◆ **PROBLEM STATEMENT**:
Each line below from the one containing "camera: 150 degrees left, 5 degrees up" through the one containing "(485, 243) = (281, 185): pink" is to be given again exactly, and no line outside that span.

------

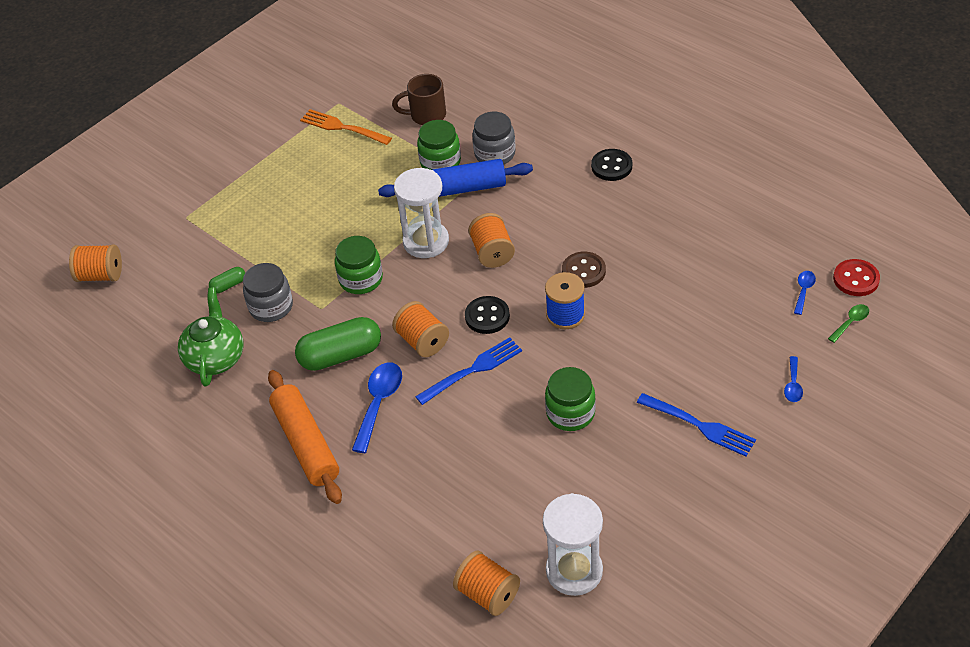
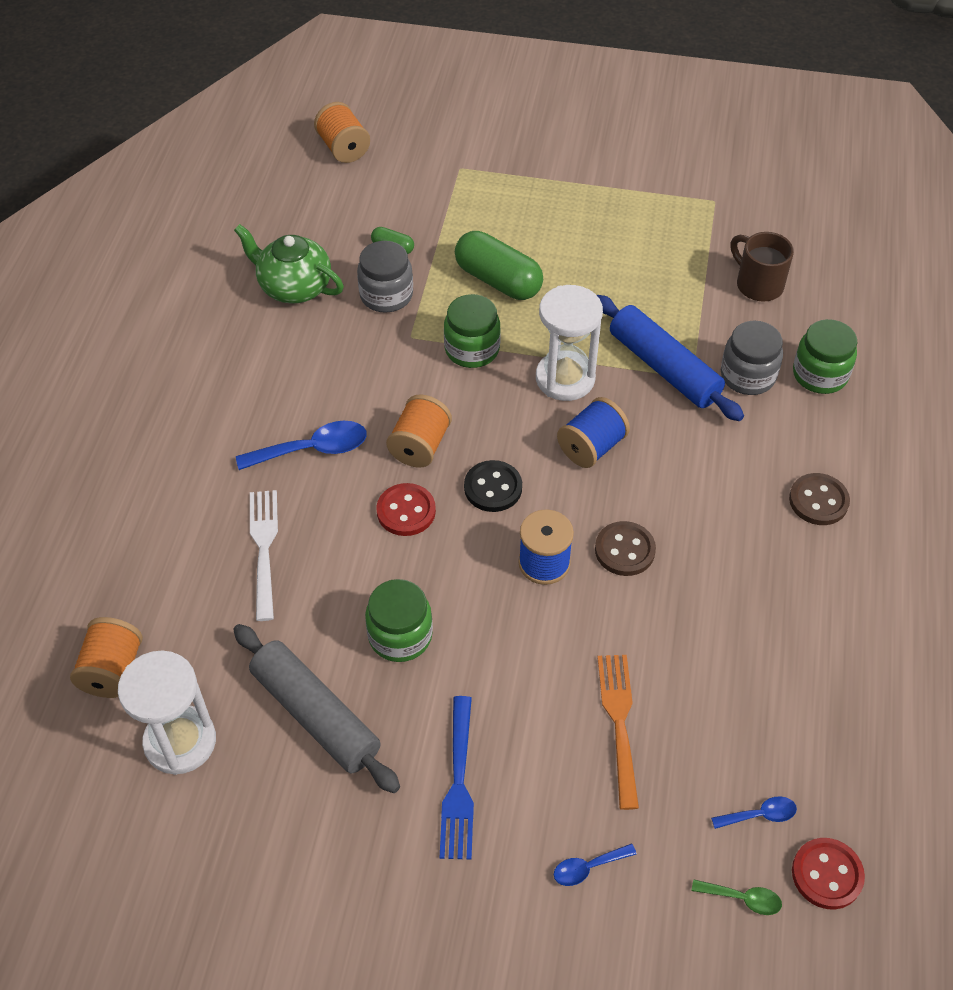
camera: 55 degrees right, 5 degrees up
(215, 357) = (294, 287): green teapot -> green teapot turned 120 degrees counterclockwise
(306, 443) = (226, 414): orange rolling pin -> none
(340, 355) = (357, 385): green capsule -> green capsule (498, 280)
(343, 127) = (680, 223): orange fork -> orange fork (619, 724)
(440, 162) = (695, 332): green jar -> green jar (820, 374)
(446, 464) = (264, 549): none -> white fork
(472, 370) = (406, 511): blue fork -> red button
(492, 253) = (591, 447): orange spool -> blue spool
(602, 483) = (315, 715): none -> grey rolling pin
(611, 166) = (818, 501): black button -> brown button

------

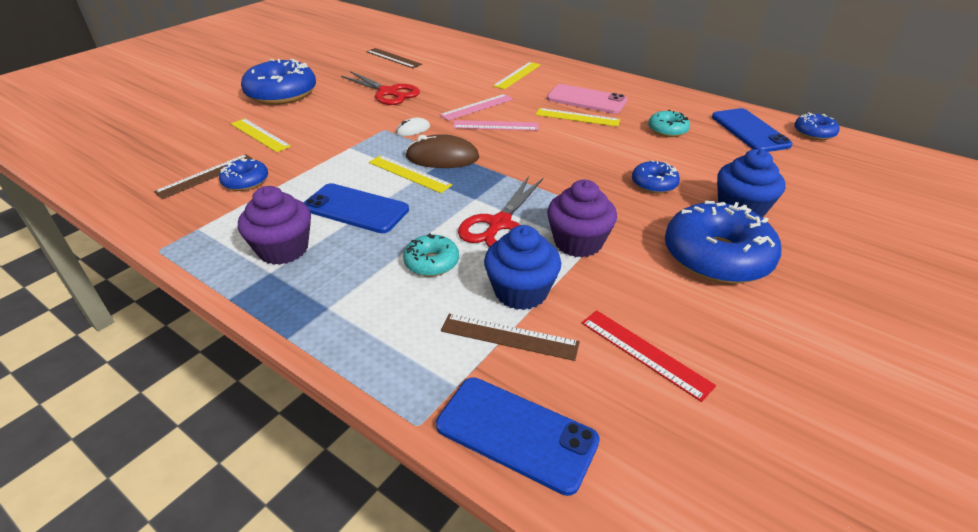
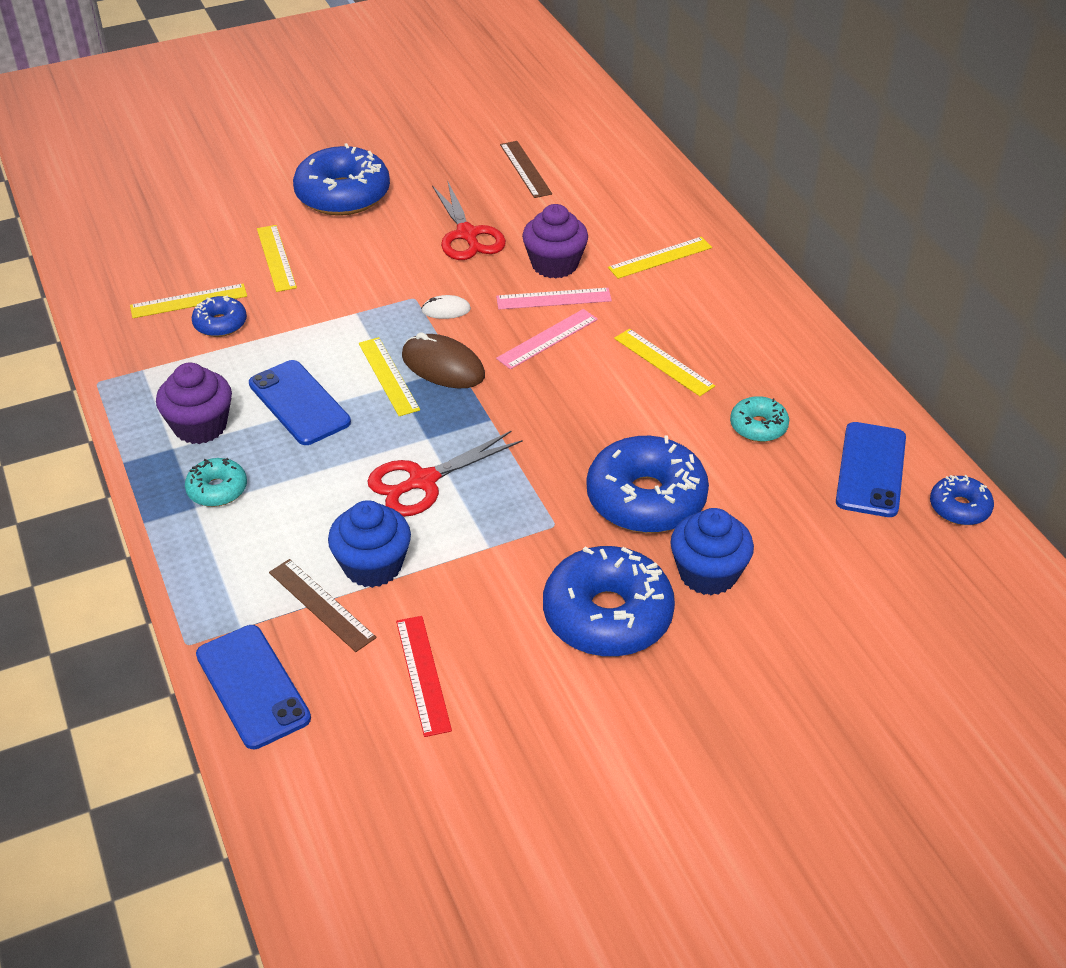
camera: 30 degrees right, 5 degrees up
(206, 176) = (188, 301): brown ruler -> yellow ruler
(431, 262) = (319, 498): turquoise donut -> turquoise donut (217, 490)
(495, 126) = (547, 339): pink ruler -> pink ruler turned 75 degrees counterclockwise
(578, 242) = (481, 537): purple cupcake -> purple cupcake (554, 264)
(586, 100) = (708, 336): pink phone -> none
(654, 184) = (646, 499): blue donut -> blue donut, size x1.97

------

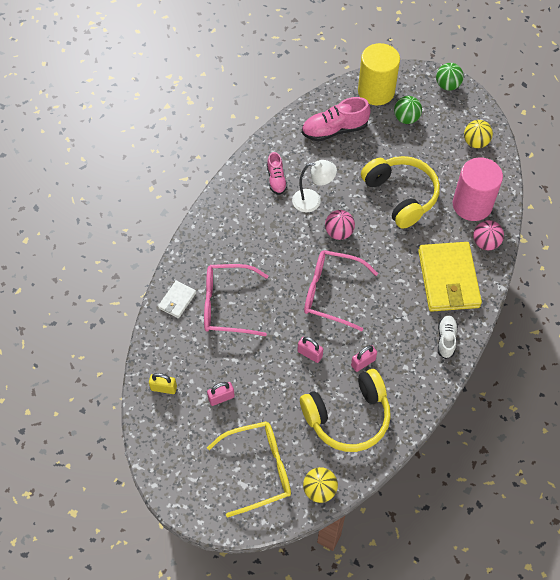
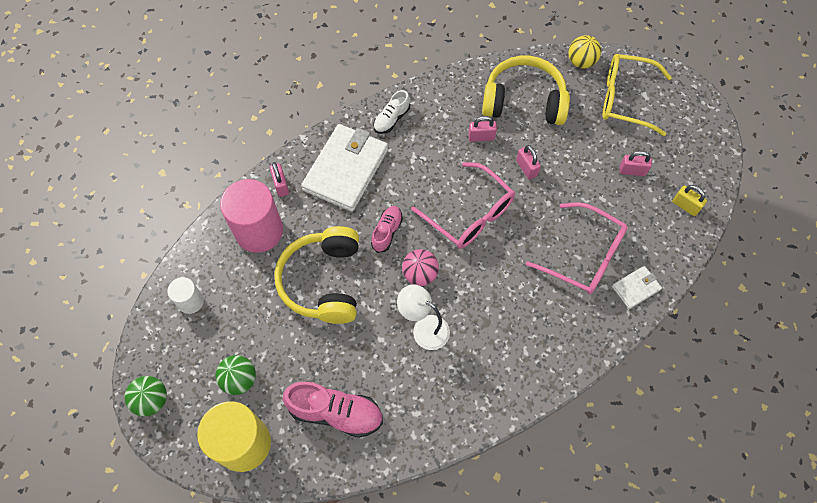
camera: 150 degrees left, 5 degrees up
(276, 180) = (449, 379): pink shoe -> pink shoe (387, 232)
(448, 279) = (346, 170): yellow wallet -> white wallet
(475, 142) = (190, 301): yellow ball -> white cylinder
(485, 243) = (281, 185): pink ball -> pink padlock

------

◆ **TASK RESPONSE**:
camera: 150 degrees left, 5 degrees up
(276, 180) = (449, 379): pink shoe -> pink shoe (387, 232)
(448, 279) = (346, 170): yellow wallet -> white wallet
(475, 142) = (190, 301): yellow ball -> white cylinder
(485, 243) = (281, 185): pink ball -> pink padlock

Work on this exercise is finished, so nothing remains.